(Given request):
Pull out every line in the records below that contains the string "source", copying each line in full. Treat uppercase and lowercase letters as different.

START Data supplied

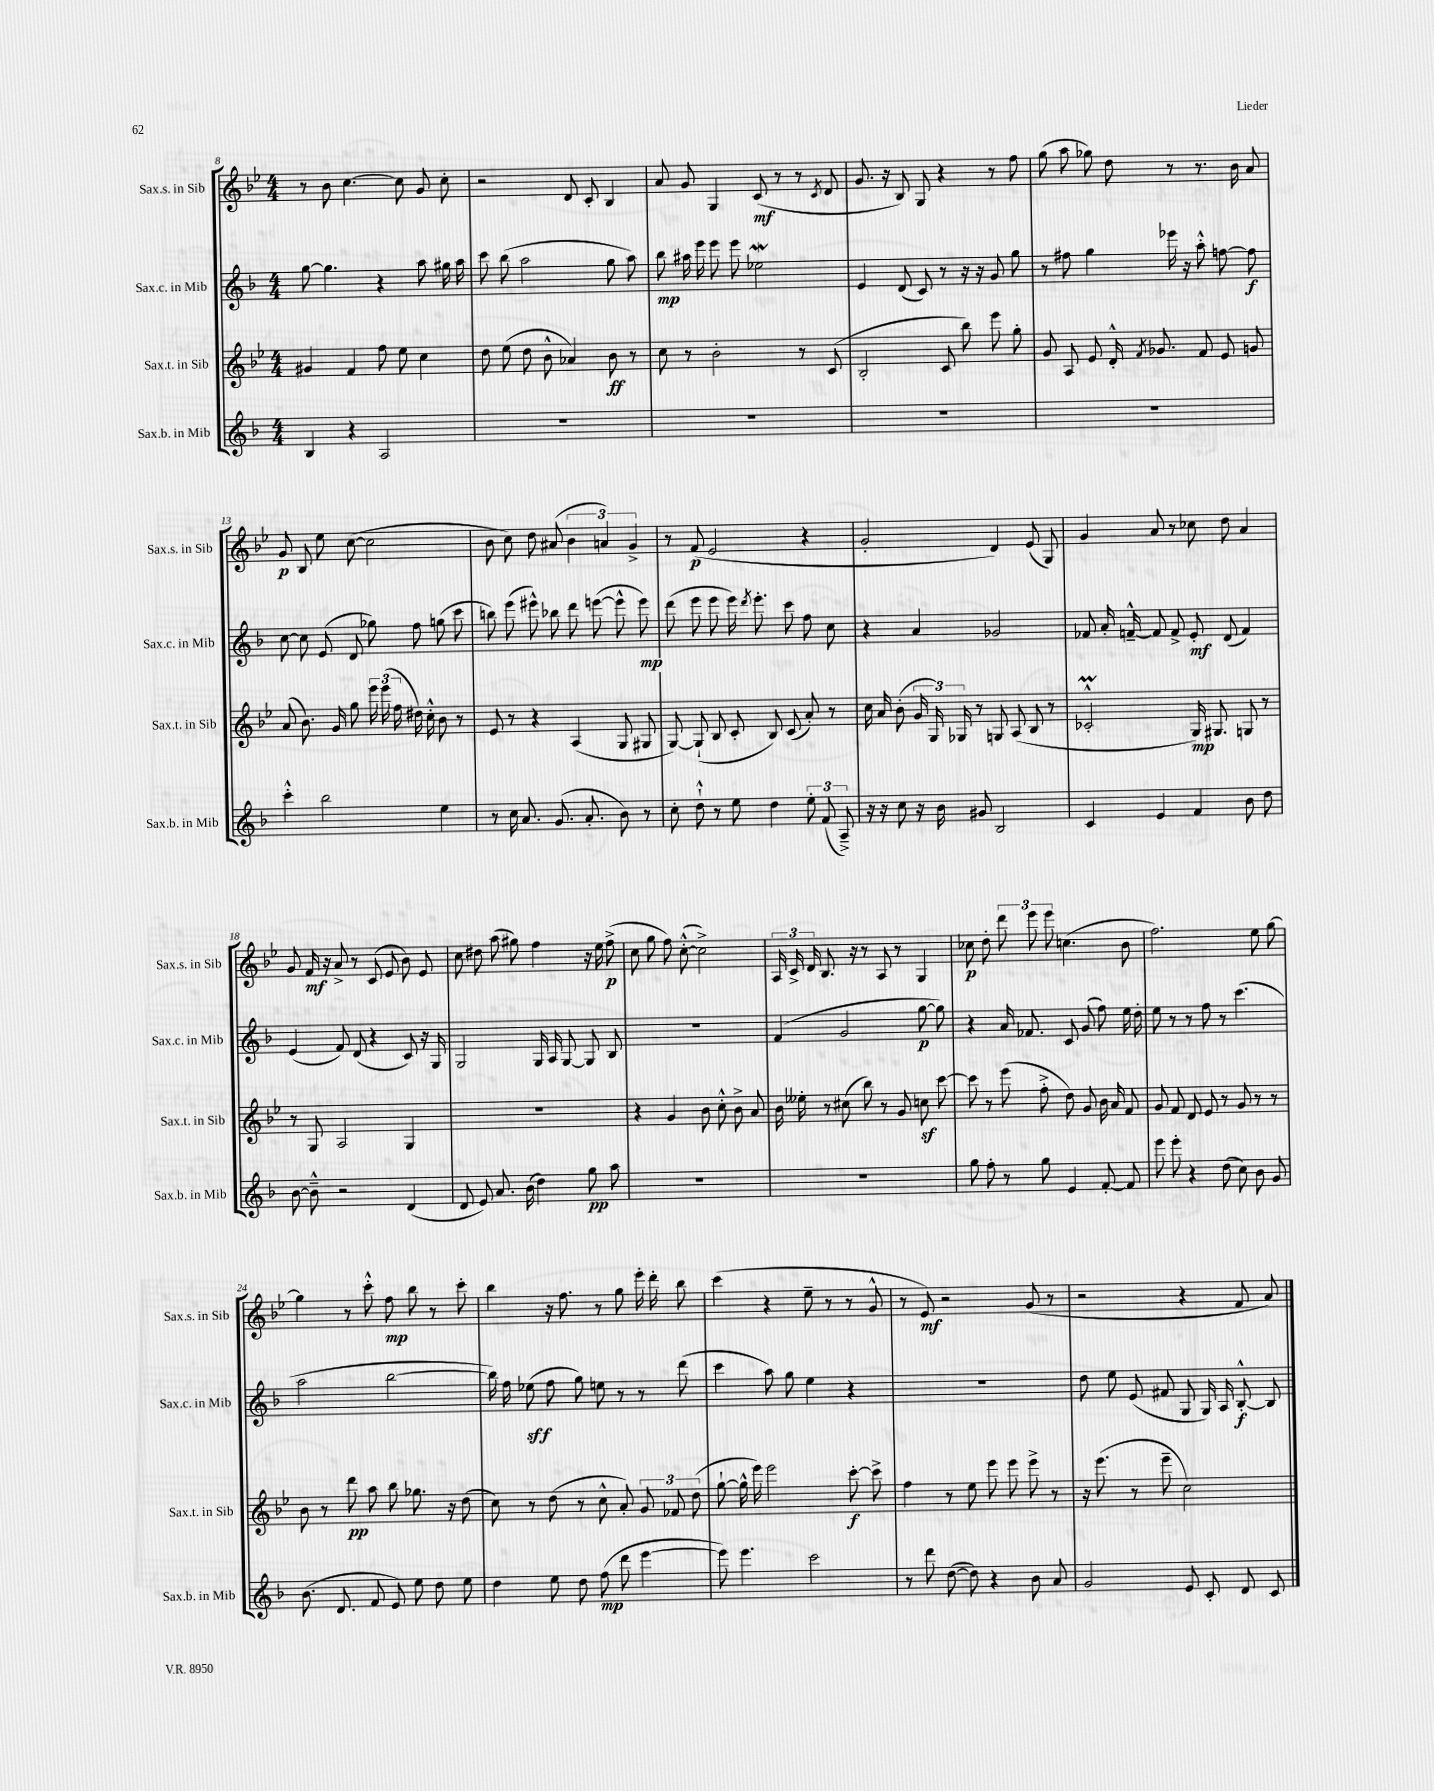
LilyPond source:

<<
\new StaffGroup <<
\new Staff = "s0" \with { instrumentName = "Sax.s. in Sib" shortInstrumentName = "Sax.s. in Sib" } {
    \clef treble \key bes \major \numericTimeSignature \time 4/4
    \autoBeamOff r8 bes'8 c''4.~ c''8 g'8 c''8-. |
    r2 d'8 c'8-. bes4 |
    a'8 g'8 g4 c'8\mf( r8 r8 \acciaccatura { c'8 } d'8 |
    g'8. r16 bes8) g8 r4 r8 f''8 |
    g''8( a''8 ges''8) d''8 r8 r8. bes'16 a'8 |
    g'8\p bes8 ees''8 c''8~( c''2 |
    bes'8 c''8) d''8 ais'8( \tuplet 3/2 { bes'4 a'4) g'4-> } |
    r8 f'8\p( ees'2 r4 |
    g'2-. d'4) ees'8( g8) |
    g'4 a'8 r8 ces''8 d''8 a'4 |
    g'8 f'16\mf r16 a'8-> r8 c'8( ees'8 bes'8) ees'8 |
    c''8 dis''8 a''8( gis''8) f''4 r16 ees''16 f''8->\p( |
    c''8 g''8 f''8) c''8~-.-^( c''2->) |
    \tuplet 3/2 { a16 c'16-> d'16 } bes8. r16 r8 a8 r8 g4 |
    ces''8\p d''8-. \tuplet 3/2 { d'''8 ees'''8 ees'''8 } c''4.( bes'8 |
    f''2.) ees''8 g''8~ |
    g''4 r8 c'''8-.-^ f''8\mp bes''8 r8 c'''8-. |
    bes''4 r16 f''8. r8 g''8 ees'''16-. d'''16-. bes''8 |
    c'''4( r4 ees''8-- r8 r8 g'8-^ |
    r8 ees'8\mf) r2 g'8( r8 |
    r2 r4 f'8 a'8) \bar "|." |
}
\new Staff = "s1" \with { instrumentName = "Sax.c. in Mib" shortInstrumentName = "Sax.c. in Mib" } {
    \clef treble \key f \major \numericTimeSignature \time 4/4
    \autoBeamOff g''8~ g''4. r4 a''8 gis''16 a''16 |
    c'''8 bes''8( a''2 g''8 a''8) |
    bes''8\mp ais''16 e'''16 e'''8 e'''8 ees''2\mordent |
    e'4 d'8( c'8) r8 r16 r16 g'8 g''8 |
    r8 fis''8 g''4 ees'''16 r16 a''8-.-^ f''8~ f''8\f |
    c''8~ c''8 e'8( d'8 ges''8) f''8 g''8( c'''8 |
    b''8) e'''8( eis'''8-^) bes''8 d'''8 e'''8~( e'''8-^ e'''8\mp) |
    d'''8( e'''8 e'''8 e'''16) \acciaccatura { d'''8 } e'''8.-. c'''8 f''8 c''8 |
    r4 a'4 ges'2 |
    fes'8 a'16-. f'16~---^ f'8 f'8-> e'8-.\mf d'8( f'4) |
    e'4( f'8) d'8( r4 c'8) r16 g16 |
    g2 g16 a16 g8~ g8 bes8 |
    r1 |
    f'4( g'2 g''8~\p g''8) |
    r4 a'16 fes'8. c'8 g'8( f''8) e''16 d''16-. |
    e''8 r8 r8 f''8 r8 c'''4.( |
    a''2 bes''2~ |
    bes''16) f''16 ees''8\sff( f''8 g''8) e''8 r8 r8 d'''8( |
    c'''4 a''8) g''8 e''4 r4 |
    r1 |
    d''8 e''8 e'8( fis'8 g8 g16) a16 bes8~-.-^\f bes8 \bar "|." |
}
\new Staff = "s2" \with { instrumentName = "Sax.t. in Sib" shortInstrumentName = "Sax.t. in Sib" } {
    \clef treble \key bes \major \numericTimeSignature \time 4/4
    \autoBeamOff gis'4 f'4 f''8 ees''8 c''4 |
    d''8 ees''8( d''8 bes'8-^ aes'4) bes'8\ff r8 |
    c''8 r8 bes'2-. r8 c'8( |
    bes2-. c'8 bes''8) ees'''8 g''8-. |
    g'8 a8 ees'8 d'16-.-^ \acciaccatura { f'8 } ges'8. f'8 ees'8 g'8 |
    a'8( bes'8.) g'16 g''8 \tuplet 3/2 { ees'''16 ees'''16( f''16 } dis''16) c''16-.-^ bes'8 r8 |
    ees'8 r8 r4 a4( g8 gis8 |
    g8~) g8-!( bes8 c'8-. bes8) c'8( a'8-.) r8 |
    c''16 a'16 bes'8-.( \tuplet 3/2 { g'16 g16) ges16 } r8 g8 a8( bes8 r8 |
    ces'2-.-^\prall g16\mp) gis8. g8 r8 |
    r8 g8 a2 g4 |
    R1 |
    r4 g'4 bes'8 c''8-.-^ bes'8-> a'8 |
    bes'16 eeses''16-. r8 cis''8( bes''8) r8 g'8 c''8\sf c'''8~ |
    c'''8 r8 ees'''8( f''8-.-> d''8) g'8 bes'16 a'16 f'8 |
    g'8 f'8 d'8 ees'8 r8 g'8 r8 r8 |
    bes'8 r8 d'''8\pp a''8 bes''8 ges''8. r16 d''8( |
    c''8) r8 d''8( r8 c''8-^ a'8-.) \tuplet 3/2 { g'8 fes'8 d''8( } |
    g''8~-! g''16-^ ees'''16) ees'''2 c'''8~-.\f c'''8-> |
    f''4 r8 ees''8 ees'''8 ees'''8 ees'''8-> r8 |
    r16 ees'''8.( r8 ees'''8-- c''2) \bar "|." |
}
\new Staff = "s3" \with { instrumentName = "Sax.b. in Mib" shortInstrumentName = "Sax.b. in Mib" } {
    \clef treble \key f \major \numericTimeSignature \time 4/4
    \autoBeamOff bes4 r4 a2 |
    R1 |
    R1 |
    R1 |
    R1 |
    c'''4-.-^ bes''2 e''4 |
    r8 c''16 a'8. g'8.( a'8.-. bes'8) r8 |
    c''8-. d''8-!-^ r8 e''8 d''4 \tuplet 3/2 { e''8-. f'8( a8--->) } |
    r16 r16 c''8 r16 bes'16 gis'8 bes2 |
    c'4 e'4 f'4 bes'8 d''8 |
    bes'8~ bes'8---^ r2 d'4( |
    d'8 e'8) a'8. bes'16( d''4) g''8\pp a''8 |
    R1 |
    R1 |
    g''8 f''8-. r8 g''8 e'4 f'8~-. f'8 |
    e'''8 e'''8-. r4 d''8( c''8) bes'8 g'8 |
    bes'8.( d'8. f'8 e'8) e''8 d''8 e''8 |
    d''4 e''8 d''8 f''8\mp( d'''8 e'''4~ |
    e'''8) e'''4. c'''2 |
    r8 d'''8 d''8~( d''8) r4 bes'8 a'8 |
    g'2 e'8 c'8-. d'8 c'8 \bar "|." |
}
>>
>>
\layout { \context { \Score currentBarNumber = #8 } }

END Data supplied
START Data supplied

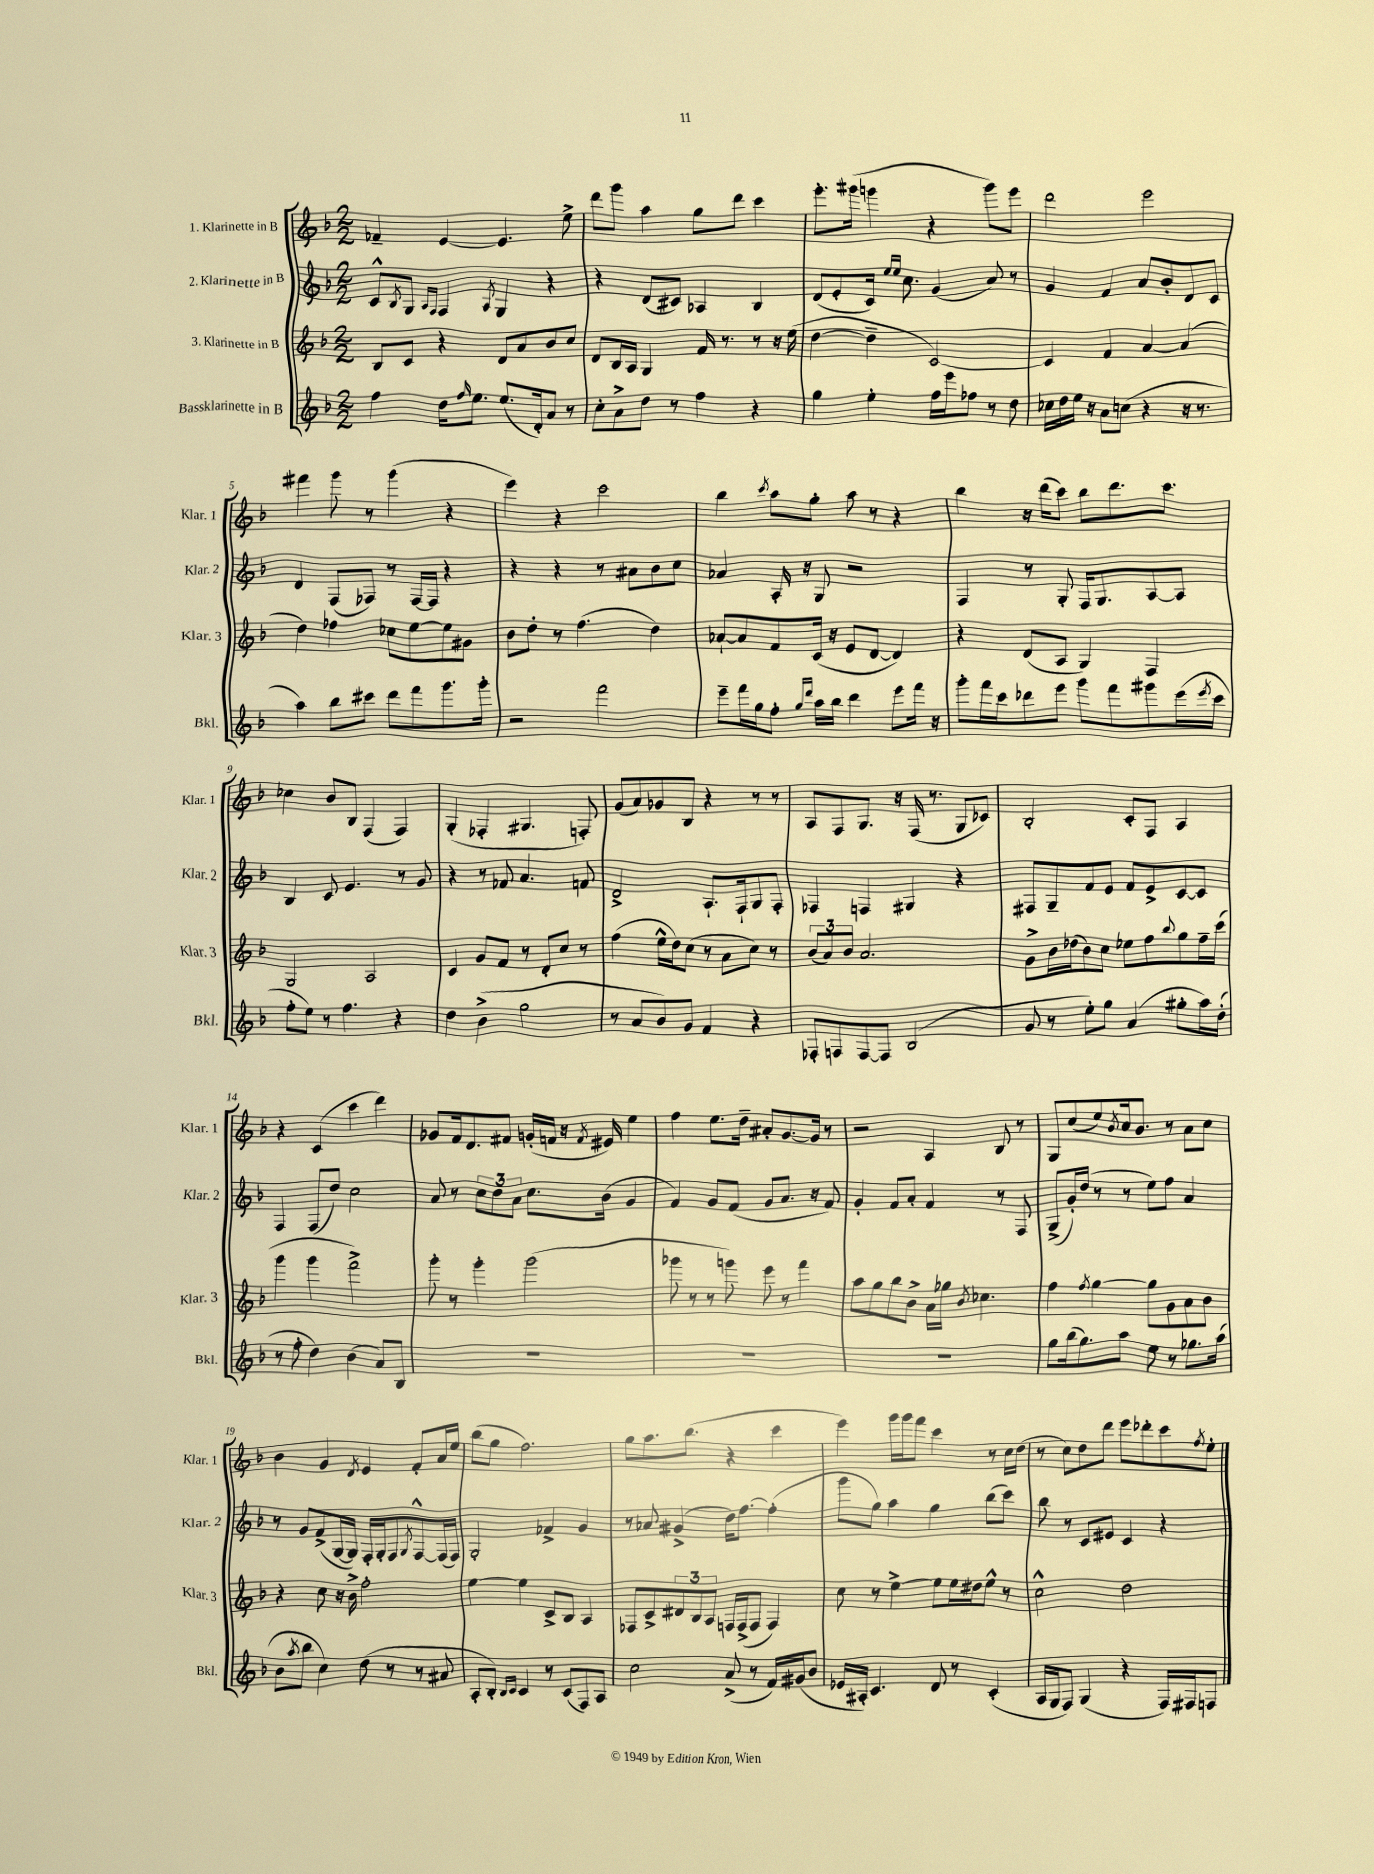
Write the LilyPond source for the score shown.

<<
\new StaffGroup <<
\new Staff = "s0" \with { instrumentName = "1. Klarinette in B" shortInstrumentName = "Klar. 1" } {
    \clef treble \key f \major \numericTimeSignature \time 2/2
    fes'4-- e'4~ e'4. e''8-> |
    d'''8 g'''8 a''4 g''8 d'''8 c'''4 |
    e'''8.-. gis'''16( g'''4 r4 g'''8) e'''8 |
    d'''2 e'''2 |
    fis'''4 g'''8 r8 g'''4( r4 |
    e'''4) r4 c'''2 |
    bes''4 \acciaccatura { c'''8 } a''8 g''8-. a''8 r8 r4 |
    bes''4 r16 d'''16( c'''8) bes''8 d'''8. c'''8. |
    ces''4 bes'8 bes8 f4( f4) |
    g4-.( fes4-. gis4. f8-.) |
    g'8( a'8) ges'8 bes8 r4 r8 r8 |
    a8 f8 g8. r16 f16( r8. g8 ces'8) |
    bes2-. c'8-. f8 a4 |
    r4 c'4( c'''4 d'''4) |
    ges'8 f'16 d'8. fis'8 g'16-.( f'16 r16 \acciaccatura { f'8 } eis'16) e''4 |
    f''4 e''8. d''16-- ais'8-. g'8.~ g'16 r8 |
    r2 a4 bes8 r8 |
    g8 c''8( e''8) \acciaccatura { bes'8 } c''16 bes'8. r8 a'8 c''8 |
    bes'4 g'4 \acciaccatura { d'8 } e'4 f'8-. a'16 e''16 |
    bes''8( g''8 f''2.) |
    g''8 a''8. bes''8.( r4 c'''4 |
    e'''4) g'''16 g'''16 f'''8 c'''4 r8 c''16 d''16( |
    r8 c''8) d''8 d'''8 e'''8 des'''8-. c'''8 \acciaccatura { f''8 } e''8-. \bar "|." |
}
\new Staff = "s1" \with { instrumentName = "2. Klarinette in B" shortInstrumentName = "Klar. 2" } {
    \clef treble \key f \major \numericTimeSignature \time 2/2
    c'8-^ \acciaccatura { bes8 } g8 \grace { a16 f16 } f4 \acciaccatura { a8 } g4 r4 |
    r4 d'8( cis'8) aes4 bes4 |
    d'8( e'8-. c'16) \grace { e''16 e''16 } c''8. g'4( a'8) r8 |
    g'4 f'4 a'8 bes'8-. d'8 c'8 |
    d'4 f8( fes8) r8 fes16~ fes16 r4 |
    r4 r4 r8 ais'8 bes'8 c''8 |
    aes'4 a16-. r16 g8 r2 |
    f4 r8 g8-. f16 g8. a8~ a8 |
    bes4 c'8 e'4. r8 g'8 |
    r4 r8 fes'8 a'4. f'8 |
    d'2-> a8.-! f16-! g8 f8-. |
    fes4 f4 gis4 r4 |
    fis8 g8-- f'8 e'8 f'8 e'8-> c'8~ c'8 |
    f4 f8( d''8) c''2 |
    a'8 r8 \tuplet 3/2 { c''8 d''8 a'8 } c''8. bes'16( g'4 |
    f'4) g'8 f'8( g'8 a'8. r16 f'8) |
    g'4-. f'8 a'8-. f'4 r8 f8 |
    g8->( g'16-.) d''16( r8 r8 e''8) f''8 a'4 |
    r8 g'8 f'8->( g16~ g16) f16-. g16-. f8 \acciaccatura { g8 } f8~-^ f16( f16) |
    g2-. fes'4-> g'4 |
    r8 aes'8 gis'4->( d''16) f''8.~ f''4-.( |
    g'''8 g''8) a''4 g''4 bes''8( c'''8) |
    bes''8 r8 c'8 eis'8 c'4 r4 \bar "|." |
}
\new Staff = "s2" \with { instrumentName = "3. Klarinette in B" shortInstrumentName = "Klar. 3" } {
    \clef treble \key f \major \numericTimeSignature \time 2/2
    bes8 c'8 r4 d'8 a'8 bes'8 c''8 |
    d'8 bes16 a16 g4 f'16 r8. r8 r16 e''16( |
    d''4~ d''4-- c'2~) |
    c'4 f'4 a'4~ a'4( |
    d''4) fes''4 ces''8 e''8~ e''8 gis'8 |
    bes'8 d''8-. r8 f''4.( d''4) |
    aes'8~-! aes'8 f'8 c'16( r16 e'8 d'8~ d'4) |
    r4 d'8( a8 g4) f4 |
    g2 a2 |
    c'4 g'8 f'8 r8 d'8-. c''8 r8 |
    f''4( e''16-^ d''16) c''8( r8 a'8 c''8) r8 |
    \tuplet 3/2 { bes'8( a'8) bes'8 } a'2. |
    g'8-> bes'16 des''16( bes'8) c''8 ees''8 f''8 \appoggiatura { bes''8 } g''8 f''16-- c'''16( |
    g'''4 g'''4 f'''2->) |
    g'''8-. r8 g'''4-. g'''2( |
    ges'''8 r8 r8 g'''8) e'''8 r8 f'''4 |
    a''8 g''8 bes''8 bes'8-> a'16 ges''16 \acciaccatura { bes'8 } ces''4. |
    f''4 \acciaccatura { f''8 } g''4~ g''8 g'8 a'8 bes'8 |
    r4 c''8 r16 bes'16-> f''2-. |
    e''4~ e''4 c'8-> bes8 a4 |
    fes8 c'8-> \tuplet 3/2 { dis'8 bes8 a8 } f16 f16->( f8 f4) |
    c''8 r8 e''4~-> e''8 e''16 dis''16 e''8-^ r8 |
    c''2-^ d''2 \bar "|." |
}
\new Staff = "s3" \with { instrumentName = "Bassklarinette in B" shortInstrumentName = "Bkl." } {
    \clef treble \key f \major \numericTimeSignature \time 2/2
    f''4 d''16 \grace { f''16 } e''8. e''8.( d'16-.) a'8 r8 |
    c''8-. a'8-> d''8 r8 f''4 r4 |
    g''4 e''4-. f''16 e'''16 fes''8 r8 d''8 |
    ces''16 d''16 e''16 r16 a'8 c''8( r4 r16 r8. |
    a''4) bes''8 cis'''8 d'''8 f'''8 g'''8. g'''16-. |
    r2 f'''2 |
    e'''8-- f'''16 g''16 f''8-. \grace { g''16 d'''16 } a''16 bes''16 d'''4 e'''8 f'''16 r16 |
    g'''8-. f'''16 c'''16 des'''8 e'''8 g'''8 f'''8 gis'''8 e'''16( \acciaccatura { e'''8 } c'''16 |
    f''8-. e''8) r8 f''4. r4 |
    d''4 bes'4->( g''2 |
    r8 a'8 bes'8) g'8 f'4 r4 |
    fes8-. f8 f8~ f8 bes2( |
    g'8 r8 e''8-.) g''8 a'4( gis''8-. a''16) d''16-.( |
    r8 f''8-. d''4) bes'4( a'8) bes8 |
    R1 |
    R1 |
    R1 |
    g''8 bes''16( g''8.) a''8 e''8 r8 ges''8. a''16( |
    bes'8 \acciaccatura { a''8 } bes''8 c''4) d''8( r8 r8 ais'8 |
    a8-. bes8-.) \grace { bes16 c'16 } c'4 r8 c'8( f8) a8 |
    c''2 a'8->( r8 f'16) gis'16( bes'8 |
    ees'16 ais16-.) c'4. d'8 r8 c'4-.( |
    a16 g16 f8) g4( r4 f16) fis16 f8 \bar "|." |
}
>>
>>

END Data supplied

(In response):
LilyPond source:
Write the LilyPond source for the score shown.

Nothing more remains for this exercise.